» PROBLEM TO WORK ON: Your output should be the lines from the one that contains "Someone swapped the" to the end of the listing, transcribed exactly. Include nothing else.

» GIVEN INFORMATION:

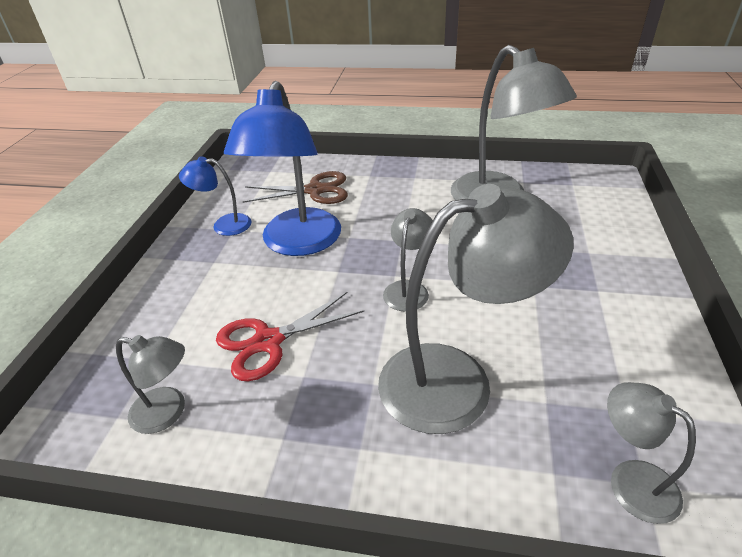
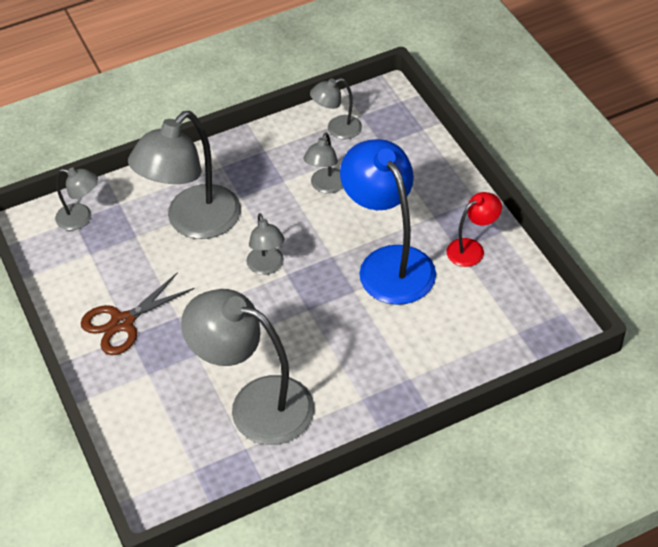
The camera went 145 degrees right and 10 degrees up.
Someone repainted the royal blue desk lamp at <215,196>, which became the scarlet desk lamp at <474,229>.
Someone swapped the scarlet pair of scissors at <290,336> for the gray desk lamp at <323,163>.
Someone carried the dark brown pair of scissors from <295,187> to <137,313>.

» TASK ANSWER:
Someone swapped the scarlet pair of scissors at <290,336> for the gray desk lamp at <323,163>.
Someone carried the dark brown pair of scissors from <295,187> to <137,313>.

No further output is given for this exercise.